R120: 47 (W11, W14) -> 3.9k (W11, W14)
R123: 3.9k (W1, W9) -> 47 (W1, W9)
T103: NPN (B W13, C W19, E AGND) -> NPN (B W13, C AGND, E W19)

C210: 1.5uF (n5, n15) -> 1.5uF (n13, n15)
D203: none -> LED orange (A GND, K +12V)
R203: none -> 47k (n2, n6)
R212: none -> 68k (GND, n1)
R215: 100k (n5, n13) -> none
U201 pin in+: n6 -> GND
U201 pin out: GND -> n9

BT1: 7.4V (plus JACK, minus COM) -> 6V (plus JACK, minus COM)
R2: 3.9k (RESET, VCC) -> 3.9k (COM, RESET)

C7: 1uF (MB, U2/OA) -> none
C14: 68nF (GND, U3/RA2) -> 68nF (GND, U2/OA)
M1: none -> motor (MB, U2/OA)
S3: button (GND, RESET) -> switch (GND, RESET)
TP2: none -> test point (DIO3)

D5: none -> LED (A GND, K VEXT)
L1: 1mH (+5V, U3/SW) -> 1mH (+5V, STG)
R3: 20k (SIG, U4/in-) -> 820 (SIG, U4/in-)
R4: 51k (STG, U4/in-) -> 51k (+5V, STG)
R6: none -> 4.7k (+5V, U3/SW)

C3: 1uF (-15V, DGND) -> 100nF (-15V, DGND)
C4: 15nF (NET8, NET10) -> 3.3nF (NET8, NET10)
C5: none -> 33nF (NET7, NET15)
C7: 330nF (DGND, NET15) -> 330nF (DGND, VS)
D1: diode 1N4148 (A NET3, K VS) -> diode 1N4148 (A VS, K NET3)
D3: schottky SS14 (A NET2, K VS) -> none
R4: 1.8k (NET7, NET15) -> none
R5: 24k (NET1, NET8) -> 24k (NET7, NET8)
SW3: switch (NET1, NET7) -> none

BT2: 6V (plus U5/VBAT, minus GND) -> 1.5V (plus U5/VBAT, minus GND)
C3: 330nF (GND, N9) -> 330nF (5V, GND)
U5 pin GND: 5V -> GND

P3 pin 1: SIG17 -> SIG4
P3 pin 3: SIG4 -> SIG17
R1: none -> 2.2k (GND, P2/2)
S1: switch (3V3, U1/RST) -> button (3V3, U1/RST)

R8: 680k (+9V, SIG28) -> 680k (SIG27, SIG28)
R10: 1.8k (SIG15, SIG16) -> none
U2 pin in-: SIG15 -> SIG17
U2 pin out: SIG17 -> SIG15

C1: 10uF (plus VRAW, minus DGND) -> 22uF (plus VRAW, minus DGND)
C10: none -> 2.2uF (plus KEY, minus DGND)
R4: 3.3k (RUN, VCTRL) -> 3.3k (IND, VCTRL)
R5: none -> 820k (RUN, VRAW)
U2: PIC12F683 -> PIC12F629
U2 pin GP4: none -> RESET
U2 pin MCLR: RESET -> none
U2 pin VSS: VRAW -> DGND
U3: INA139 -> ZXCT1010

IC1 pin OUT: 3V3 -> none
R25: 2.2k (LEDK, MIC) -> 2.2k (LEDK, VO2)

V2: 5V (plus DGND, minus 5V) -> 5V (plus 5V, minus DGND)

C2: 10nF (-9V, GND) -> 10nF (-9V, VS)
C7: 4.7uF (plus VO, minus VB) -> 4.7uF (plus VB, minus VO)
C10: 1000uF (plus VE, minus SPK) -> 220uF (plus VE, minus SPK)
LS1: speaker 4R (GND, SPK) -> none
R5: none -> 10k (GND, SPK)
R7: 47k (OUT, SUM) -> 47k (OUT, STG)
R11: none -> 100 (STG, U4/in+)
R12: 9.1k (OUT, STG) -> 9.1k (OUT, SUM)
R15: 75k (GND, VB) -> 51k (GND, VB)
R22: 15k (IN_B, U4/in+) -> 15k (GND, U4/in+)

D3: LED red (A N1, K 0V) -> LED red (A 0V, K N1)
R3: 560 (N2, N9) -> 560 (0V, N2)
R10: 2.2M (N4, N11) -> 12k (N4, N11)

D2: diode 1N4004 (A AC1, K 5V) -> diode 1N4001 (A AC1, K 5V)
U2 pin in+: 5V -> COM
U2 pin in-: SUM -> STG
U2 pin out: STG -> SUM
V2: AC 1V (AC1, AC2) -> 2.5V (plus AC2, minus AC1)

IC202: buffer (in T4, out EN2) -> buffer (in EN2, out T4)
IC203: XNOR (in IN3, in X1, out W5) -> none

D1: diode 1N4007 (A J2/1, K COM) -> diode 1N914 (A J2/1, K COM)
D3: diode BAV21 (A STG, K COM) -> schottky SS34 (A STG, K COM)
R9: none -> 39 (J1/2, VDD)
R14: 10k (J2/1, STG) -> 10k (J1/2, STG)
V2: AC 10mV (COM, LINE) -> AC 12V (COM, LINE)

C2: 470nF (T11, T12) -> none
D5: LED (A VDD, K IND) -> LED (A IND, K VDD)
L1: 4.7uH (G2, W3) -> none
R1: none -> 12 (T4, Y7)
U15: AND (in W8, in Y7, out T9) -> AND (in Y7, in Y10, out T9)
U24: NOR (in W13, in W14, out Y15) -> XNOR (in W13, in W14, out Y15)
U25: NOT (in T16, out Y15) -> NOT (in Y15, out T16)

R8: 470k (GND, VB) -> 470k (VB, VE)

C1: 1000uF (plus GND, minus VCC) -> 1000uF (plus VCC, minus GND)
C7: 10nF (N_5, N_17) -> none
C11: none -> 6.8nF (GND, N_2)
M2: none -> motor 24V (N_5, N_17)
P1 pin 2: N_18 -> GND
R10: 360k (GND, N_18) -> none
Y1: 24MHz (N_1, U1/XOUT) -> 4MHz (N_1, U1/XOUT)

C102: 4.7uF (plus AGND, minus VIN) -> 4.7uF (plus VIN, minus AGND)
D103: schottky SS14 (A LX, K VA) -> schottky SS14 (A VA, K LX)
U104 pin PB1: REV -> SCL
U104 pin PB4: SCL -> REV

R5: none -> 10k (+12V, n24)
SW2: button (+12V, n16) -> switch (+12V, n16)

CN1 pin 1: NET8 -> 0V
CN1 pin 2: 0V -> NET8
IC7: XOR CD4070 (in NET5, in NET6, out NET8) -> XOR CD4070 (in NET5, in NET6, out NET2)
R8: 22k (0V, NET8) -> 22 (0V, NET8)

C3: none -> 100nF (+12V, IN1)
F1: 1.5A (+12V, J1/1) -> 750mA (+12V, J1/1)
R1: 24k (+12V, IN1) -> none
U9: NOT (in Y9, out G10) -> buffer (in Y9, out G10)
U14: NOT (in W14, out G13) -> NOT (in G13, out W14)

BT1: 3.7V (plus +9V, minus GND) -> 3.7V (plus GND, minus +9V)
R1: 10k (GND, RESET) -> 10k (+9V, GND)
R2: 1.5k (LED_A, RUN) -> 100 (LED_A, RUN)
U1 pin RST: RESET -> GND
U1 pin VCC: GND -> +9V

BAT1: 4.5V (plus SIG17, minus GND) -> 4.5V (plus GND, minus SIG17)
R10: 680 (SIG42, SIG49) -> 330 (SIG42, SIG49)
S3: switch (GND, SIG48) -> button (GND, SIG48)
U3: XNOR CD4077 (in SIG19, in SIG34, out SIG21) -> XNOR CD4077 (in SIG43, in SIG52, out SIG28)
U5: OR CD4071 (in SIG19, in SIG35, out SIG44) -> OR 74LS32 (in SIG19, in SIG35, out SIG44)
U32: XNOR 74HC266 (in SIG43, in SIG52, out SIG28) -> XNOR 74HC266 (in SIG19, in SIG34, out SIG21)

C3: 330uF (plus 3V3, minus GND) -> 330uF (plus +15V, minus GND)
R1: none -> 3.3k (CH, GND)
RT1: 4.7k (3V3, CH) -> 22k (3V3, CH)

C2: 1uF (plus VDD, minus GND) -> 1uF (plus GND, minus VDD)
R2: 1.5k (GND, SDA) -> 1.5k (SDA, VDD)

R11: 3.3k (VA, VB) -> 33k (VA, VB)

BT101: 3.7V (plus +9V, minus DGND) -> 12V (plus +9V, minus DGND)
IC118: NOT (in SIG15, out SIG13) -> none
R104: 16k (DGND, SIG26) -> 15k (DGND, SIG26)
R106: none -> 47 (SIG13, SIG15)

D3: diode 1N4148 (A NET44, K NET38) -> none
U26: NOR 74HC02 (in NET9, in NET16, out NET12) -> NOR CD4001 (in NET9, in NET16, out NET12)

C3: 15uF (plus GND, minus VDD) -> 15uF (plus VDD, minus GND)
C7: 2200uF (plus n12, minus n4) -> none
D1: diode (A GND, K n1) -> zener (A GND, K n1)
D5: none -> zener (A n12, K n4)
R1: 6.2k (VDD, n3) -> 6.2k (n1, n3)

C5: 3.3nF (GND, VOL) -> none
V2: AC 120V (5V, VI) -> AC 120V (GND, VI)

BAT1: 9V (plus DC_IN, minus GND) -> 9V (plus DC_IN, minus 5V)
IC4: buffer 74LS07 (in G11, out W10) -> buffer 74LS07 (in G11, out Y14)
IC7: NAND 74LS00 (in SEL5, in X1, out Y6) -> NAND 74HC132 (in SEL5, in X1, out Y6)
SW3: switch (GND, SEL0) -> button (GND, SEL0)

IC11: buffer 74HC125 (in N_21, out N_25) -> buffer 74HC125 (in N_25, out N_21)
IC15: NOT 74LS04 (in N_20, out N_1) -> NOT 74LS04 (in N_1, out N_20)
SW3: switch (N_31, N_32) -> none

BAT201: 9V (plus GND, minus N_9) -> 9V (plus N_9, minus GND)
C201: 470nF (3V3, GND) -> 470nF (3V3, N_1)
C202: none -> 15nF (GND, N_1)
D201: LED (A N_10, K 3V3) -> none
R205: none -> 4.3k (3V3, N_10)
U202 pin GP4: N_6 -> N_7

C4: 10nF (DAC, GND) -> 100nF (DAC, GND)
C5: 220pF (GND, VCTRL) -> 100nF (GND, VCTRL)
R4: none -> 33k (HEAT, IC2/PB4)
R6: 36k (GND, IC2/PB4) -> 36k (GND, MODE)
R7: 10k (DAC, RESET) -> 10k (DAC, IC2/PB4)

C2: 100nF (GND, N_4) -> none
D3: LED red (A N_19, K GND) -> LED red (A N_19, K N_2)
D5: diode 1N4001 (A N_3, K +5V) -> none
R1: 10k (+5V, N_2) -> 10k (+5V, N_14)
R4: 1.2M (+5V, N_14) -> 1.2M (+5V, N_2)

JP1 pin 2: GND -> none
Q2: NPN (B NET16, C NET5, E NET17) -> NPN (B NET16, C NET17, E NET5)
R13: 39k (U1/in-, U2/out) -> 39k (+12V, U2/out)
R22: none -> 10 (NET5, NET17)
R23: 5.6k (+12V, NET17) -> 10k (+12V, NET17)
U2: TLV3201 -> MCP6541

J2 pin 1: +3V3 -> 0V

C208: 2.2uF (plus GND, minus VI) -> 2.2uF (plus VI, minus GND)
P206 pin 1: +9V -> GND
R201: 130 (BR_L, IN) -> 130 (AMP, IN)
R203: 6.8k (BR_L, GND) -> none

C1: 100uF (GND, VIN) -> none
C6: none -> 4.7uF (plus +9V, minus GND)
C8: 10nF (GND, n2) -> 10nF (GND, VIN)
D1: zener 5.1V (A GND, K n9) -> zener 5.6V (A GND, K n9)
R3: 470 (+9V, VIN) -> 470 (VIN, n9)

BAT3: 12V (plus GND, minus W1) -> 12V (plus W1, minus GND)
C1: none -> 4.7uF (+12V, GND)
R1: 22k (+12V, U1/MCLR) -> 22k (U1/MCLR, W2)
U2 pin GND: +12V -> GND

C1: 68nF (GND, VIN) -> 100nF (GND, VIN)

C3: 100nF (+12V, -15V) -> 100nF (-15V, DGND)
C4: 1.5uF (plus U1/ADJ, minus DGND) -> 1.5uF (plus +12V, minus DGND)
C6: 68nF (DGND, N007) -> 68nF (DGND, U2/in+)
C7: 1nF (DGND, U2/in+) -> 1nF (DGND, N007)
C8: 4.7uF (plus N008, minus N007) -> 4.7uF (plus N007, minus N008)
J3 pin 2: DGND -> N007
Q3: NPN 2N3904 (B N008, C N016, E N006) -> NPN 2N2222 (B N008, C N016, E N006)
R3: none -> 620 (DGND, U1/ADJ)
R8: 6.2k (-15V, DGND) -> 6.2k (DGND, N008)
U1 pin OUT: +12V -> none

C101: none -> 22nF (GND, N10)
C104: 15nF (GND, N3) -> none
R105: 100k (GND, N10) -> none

Activity: Copy out each line of the data containing the string "switch".

Answer box:
S3: button (GND, RESET) -> switch (GND, RESET)
SW3: switch (NET1, NET7) -> none
S1: switch (3V3, U1/RST) -> button (3V3, U1/RST)
SW2: button (+12V, n16) -> switch (+12V, n16)
S3: switch (GND, SIG48) -> button (GND, SIG48)
SW3: switch (GND, SEL0) -> button (GND, SEL0)
SW3: switch (N_31, N_32) -> none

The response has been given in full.